EXERCISE PROMPT:
Copy exactly the lines from the line holding "DRIVER pin IN2: TX2 -> D22" through the end of the material, and no others; pictures stay out.

RECORDS SHOWN:

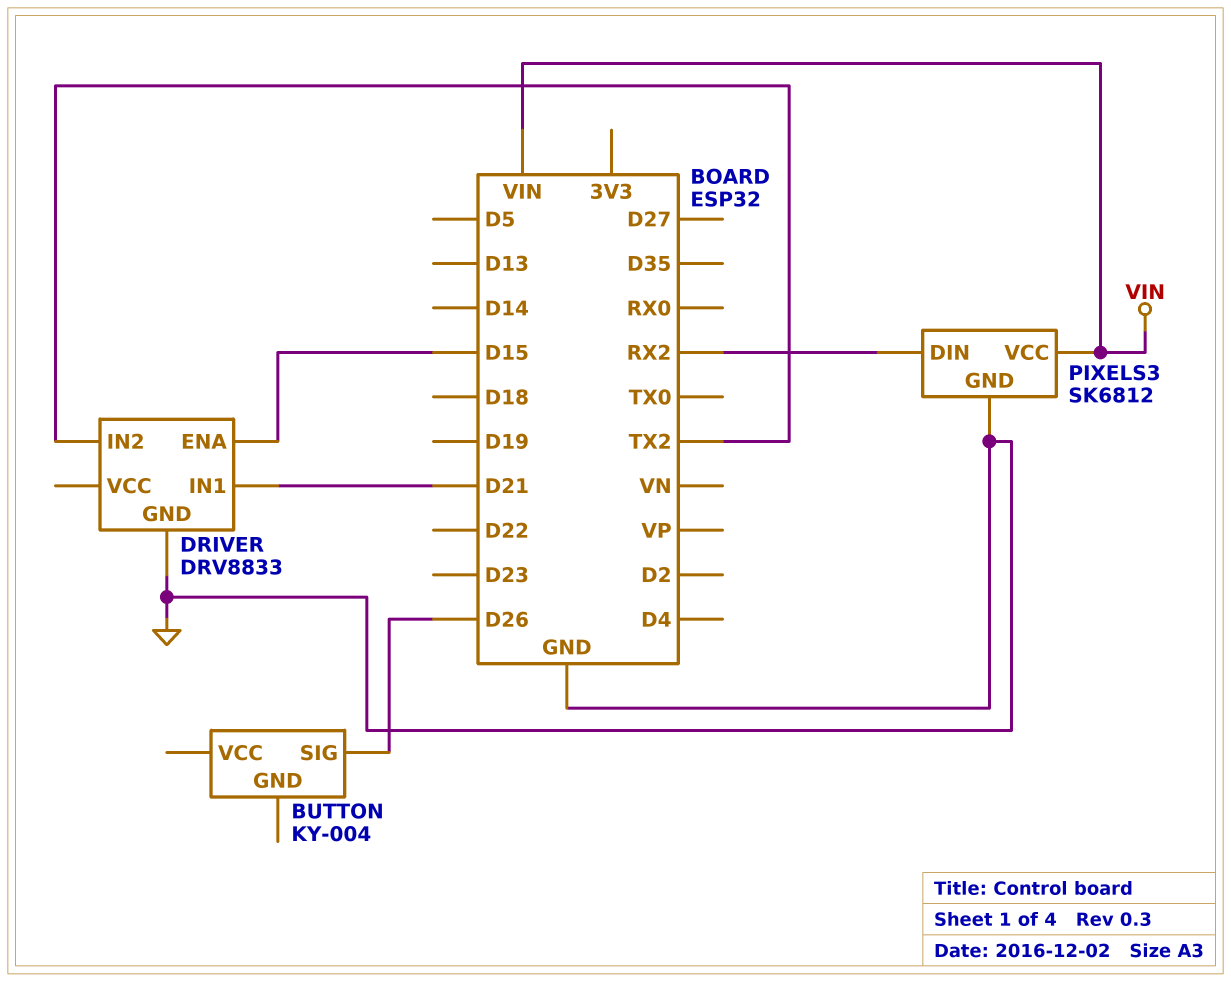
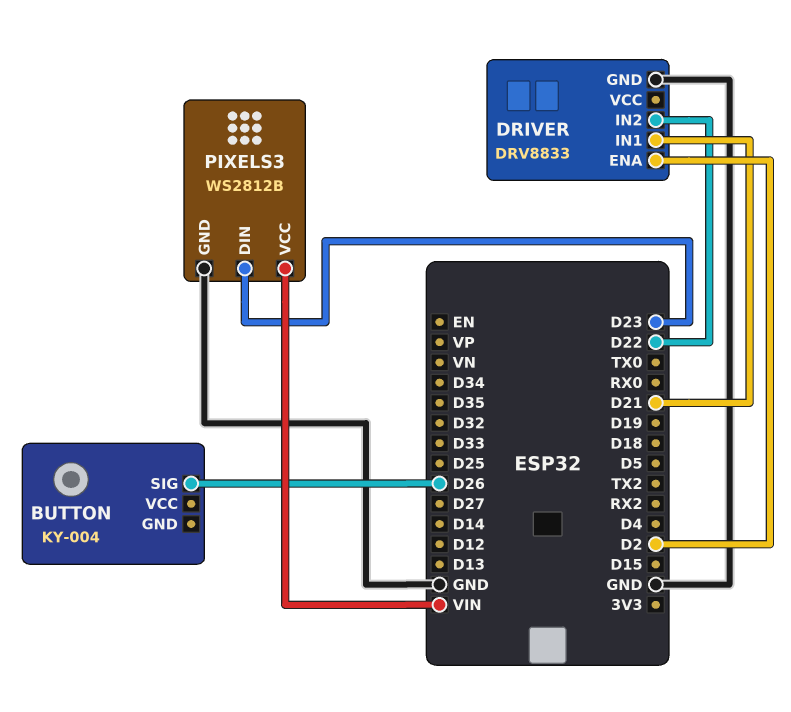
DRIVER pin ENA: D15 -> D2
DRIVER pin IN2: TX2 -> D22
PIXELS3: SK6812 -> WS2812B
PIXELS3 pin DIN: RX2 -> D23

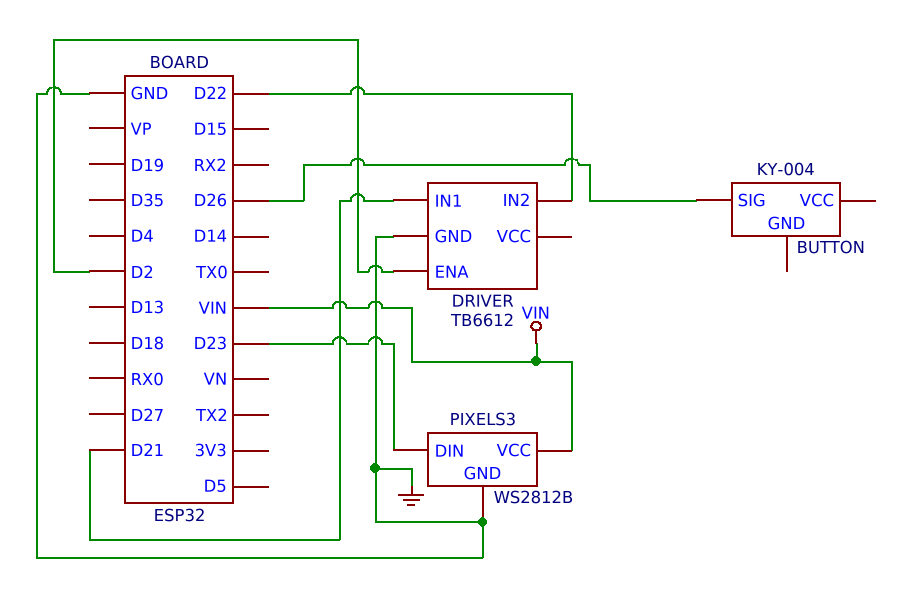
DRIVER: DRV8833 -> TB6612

RESPONSE TO THE TASK:
DRIVER pin IN2: TX2 -> D22
PIXELS3: SK6812 -> WS2812B
PIXELS3 pin DIN: RX2 -> D23

DRIVER: DRV8833 -> TB6612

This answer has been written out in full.